■ TASK: A verbatim copy of the lines from the one with "(174, 261) = (285, 92): none" through the final line below is required; print it and nothing else.

■ DATASET RECORDS:

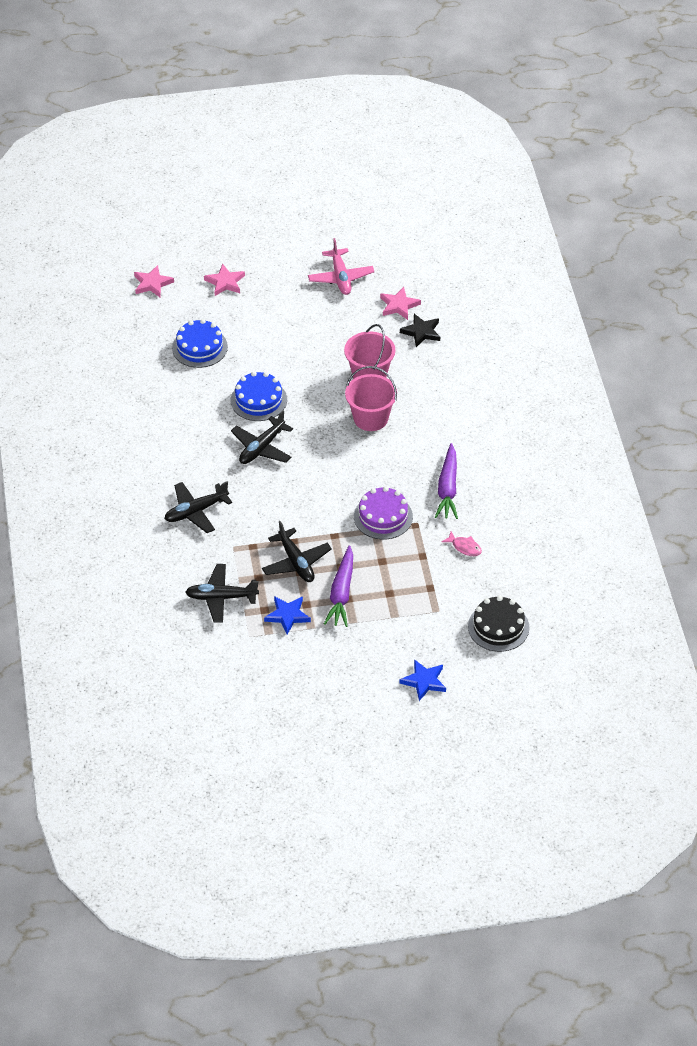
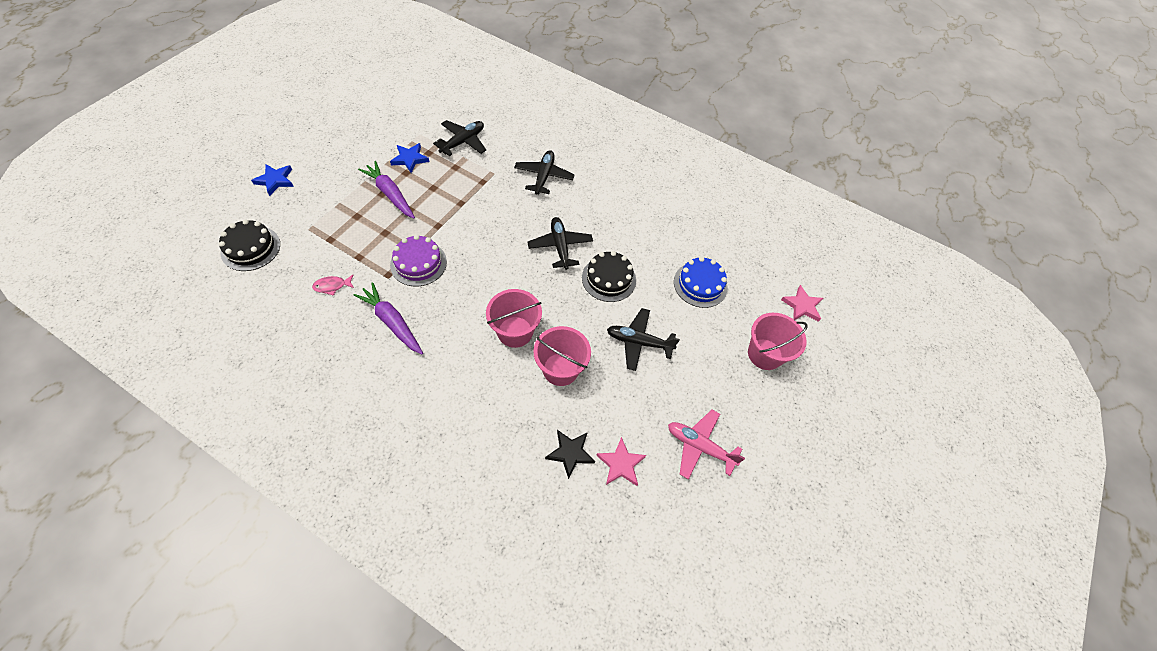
camera: 125 degrees right, 10 degrees up
(225, 282) = (764, 354): pink star -> pink bucket
(258, 400) = (609, 279): blue cake -> black cake
(296, 562) = (442, 191): black plane -> black plane (639, 342)

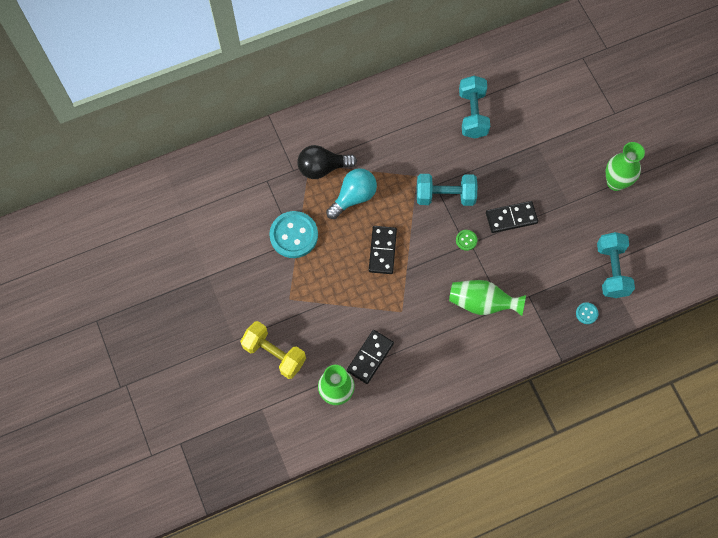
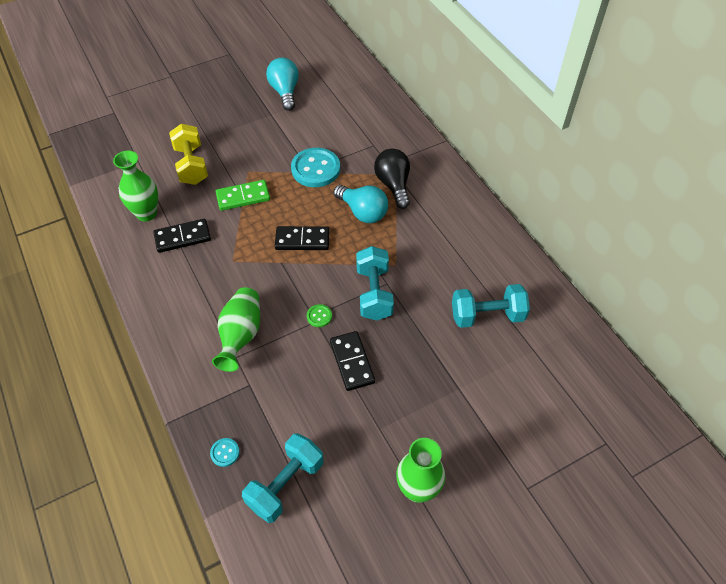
camera: 85 degrees right, 15 degrees down
(174, 261) = (285, 92): none -> turquoise light bulb
(274, 354) = (191, 165): yellow dumbbell -> yellow dumbbell turned 45 degrees counterclockwise
(324, 303) = (243, 197): none -> green domino
(370, 357) = (182, 237): black domino -> black domino turned 45 degrees counterclockwise
(611, 270) = (285, 484): turquoise dumbbell -> turquoise dumbbell turned 45 degrees counterclockwise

■ WRITTEN ANSWER:
(174, 261) = (285, 92): none -> turquoise light bulb
(274, 354) = (191, 165): yellow dumbbell -> yellow dumbbell turned 45 degrees counterclockwise
(324, 303) = (243, 197): none -> green domino
(370, 357) = (182, 237): black domino -> black domino turned 45 degrees counterclockwise
(611, 270) = (285, 484): turquoise dumbbell -> turquoise dumbbell turned 45 degrees counterclockwise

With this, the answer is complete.